-- Records shown follows --

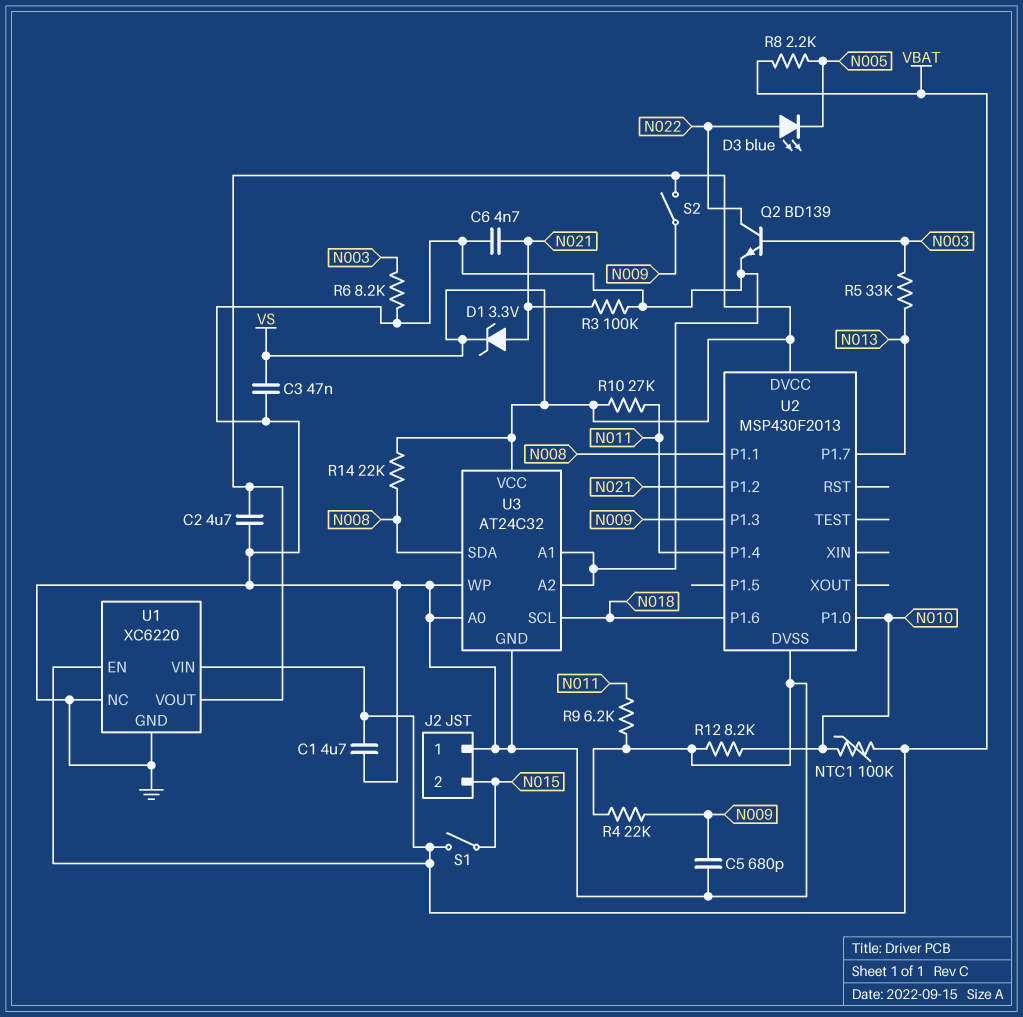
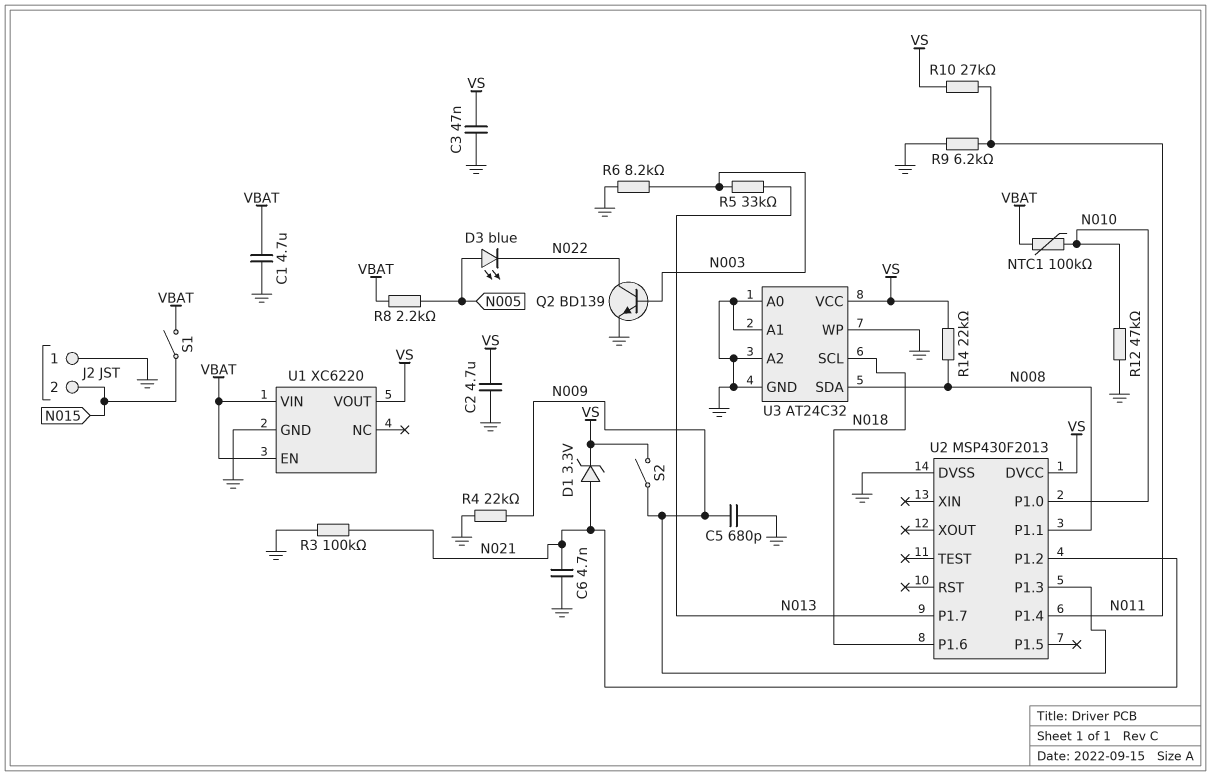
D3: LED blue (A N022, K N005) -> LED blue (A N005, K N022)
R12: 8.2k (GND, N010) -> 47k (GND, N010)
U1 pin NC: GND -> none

-- Records shown concluded --
-- Records shown follows --

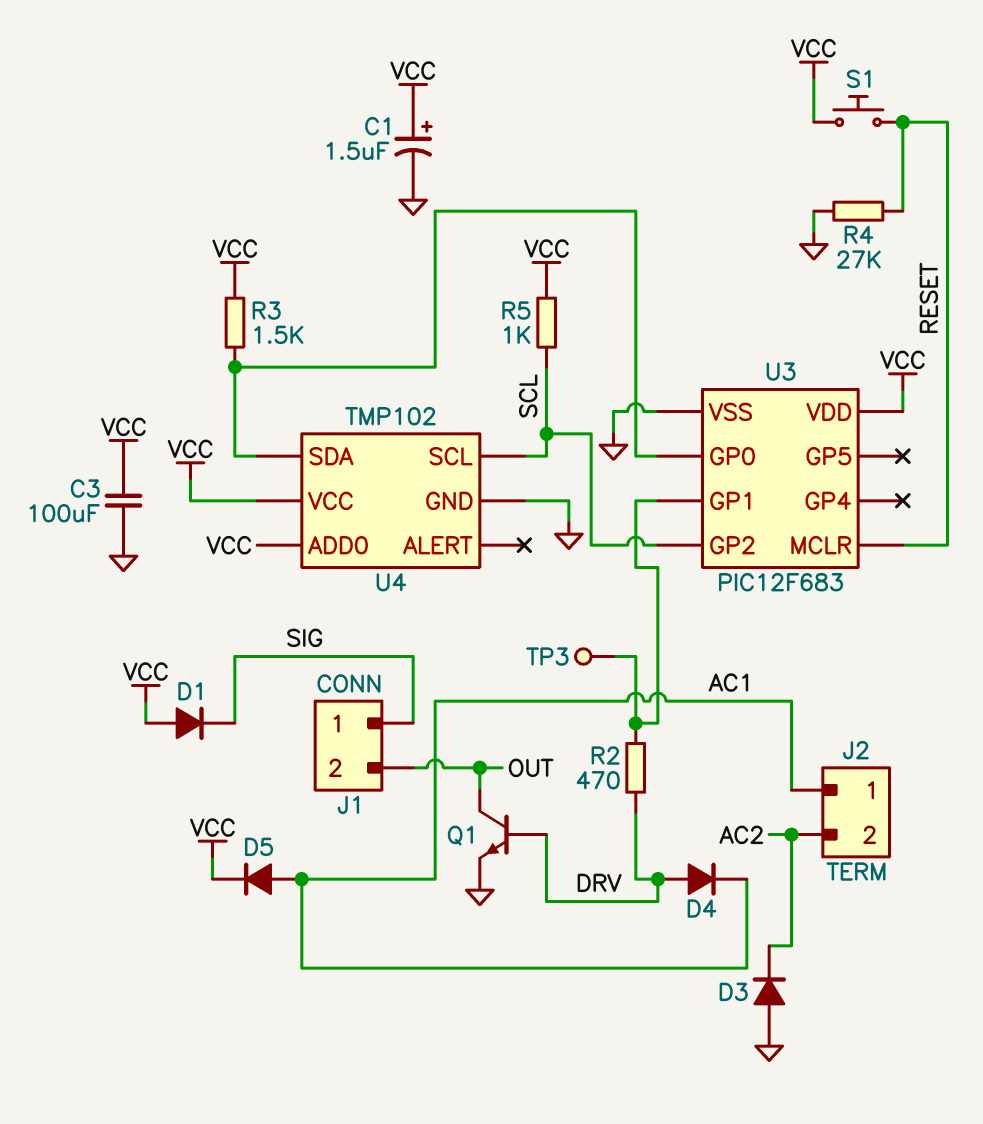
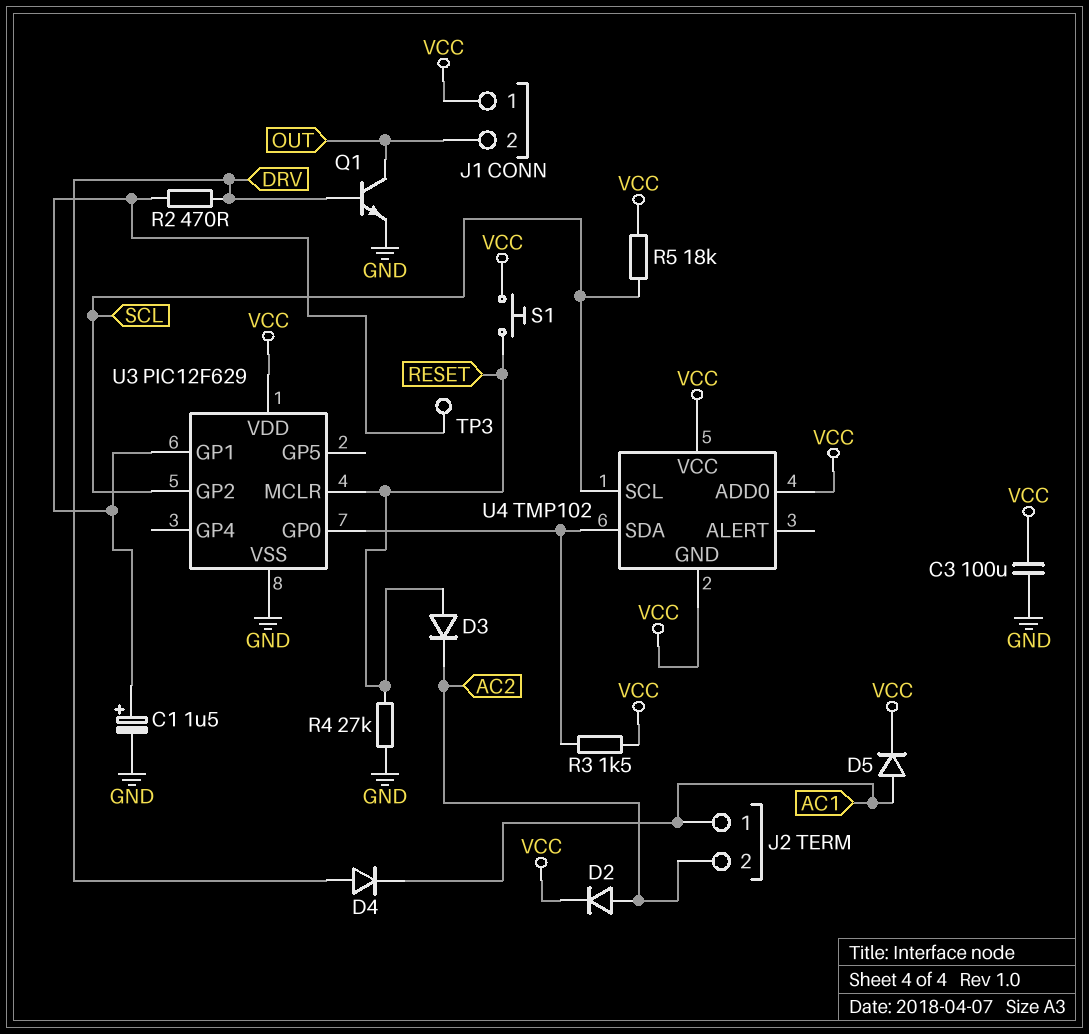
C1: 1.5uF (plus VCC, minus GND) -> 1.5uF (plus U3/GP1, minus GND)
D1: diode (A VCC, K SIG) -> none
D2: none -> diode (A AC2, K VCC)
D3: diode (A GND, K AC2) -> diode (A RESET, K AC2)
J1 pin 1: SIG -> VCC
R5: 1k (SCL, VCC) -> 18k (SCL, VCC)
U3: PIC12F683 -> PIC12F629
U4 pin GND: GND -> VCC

-- Records shown concluded --

▸ Requirement: The required output is the stretch of entries above from the line containing "D3: LED blue" through the line containing "U1 pin NC: GND -> none", reproduced exactly.

▸ Problem solution:
D3: LED blue (A N022, K N005) -> LED blue (A N005, K N022)
R12: 8.2k (GND, N010) -> 47k (GND, N010)
U1 pin NC: GND -> none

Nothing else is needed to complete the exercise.